++++ DATA EXCERPTS ++++
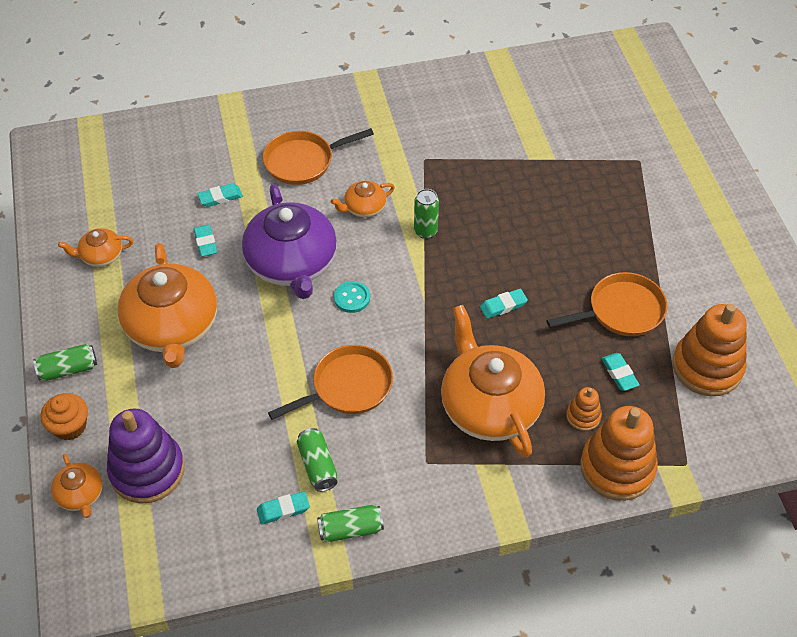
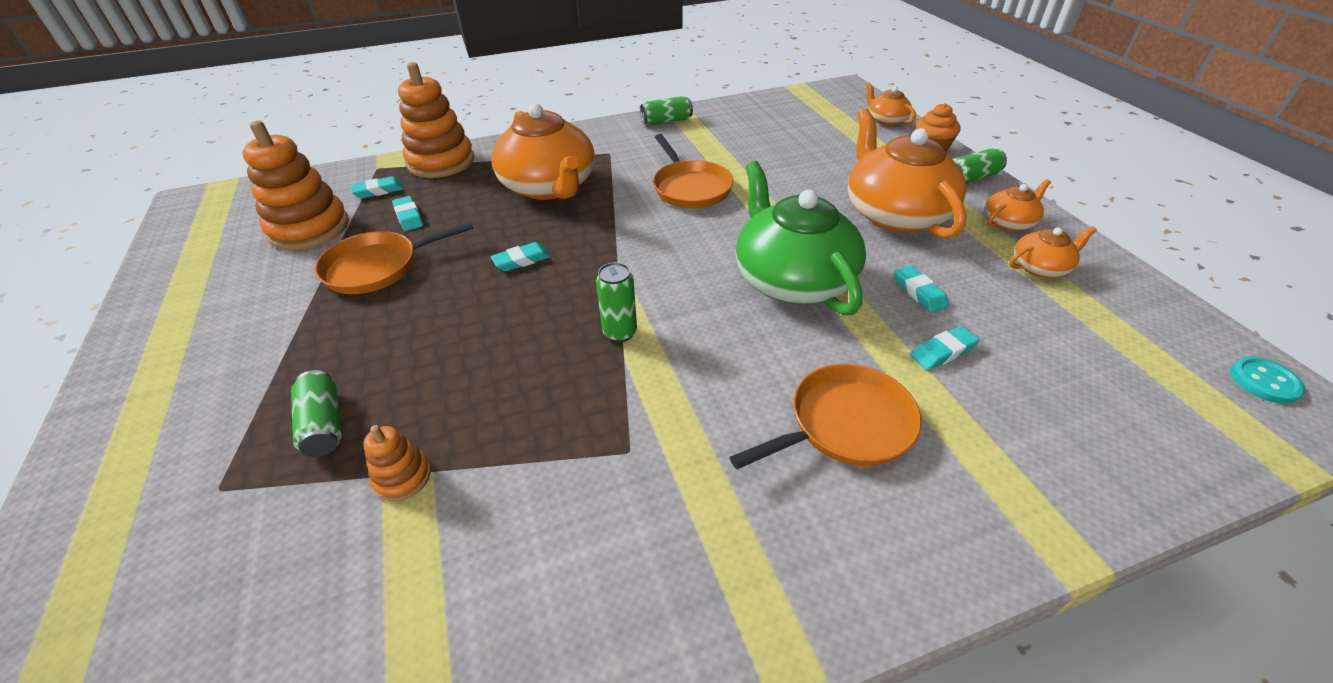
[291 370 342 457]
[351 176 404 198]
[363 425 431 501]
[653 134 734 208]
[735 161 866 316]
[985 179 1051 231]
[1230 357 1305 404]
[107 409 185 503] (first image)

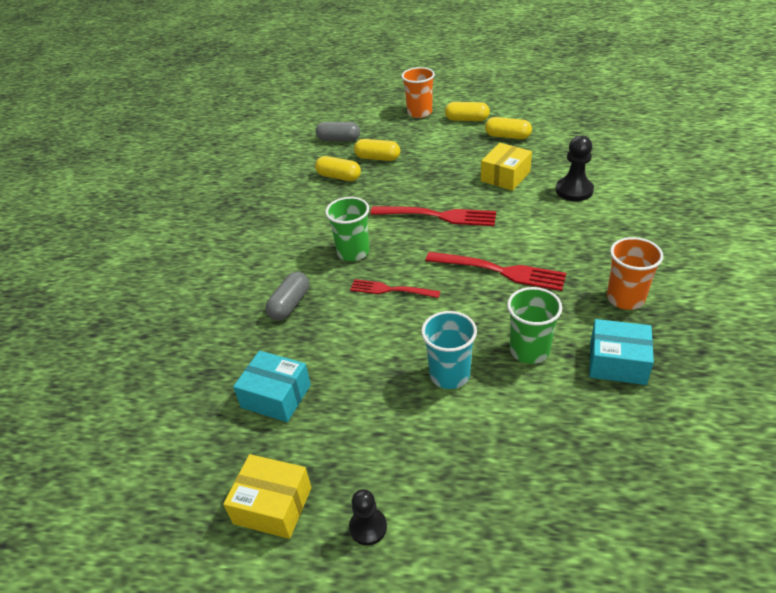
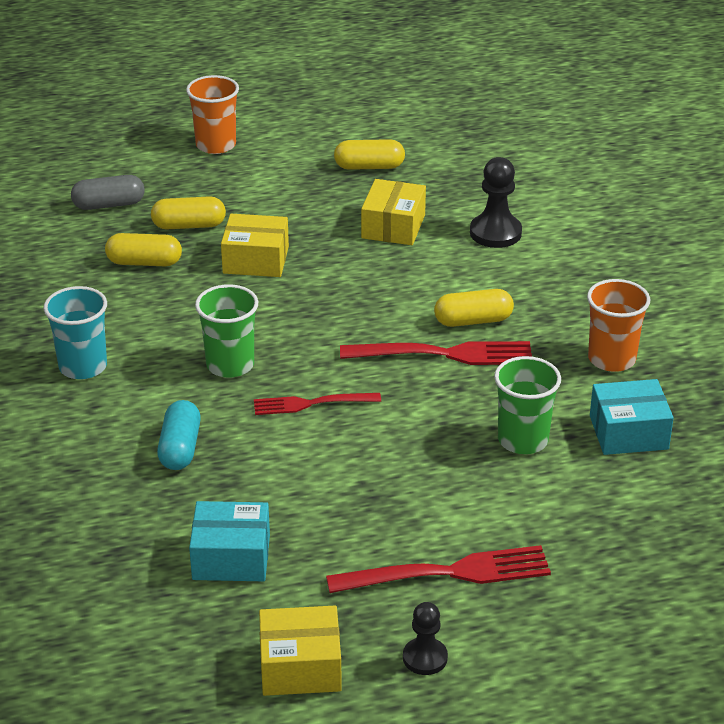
[44 286 107 379]
[157 400 201 470]
[221 214 289 277]
[326 545 551 593]
[434 289 514 327]

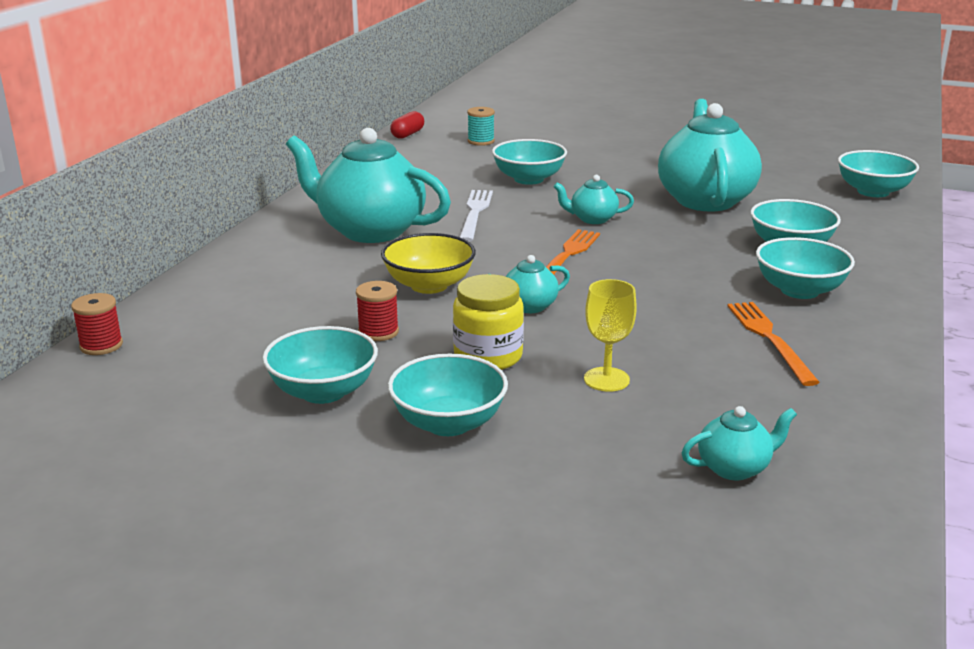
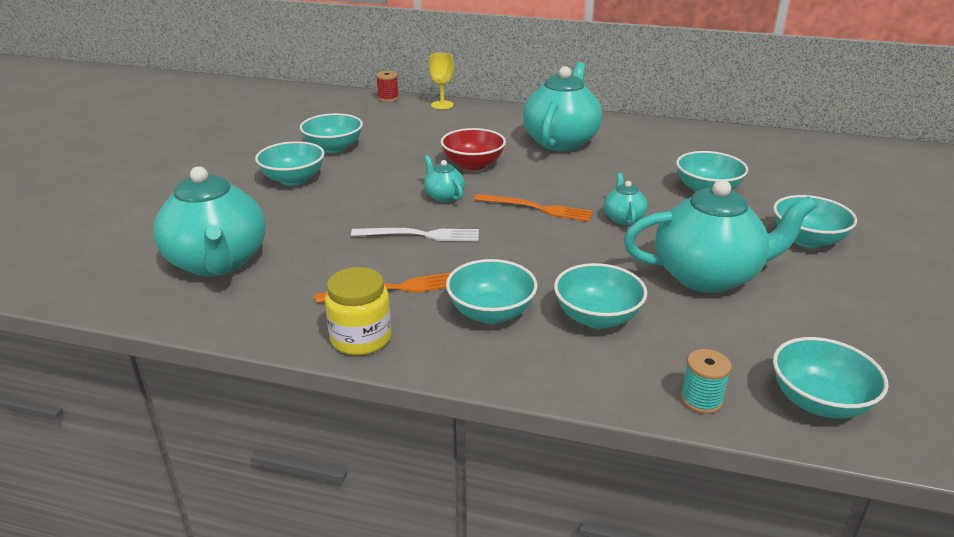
[153 166 265 277]
[325 267 391 355]
[351 228 479 241]
[429 53 454 109]
[441 128 506 170]
[680 349 732 414]
[773 195 857 248]
[356 281 399 341] (first image)
[390 111 424 139] (first image)

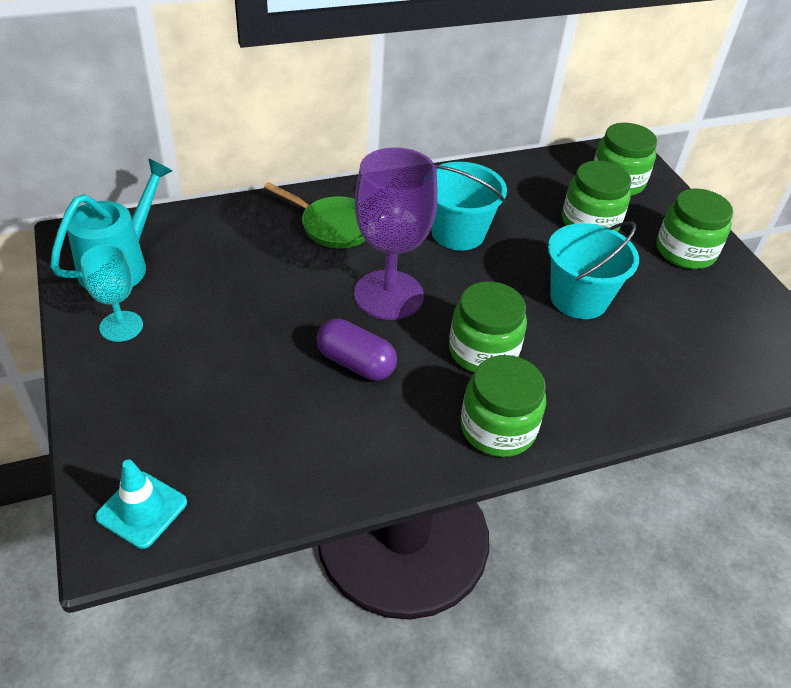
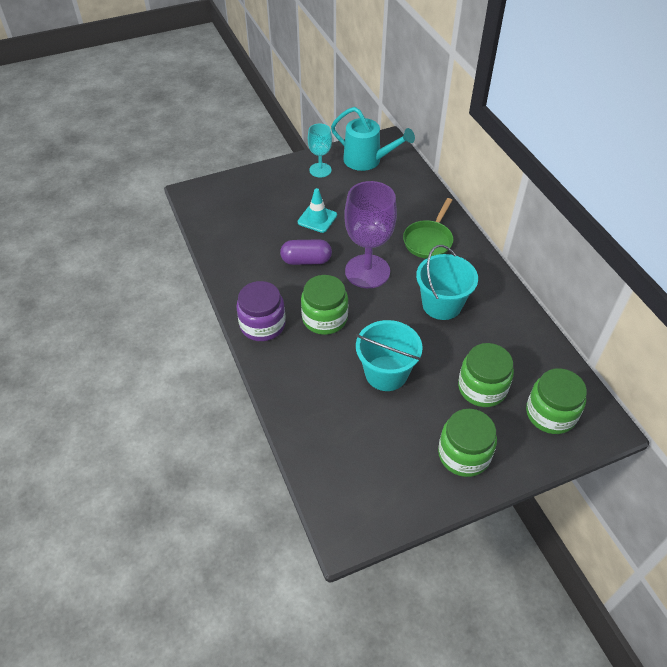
[236 281 286 341]
[280 239 332 265]
[298 188 337 233]

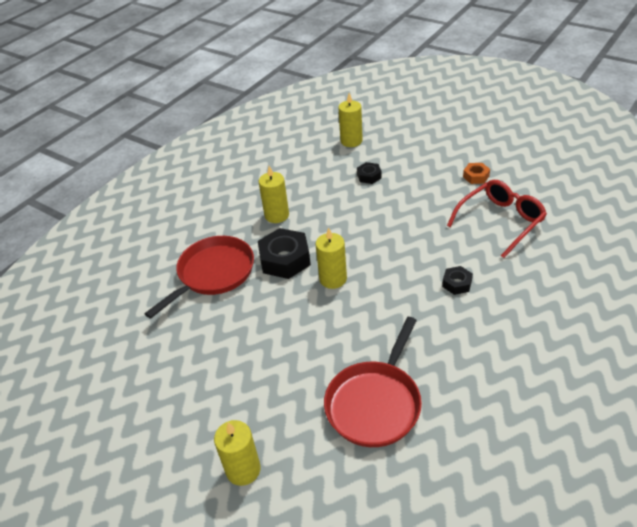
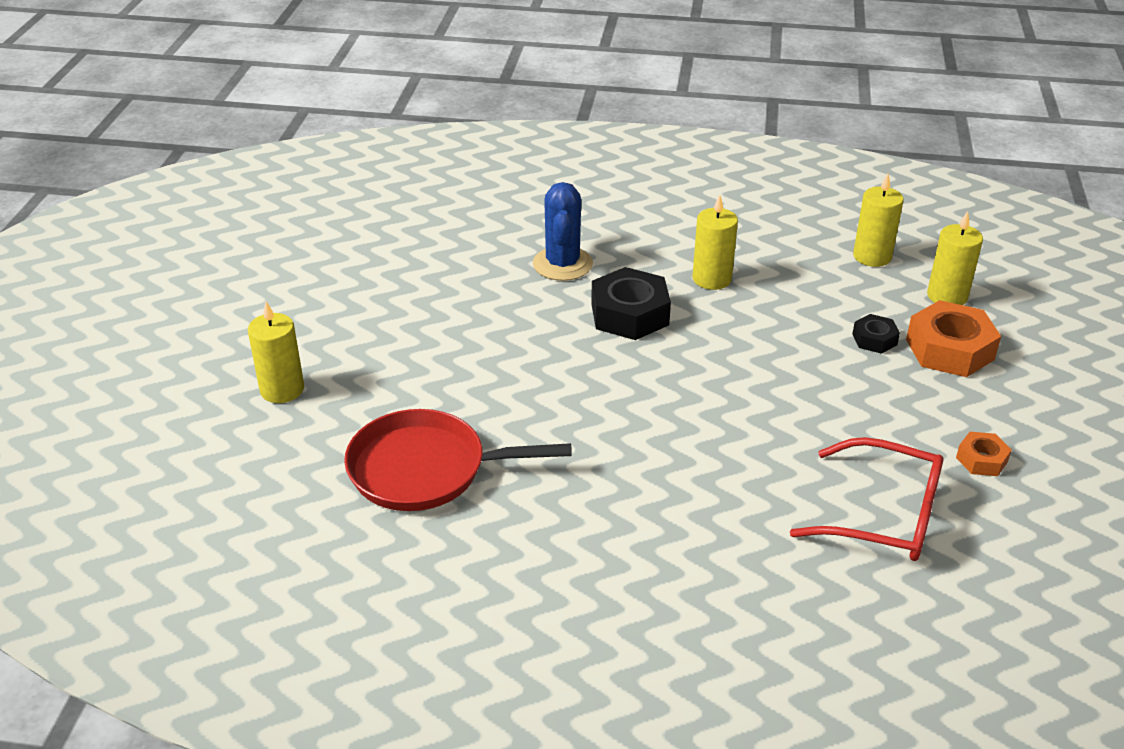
[533 182 593 281]
[853 174 904 267]
[906 300 1001 377]
[442 266 473 295] (first image)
++++
◆ **AIM OF THE TASK**
From the line with "[390 111 424 139] (first image)" down to the end of the entries, retype each line exactly as written, but drop the pictures.

◆ **TASK SOLUTION**
[390 111 424 139] (first image)

[236 281 286 341]
[280 239 332 265]
[298 188 337 233]

[533 182 593 281]
[853 174 904 267]
[906 300 1001 377]
[442 266 473 295] (first image)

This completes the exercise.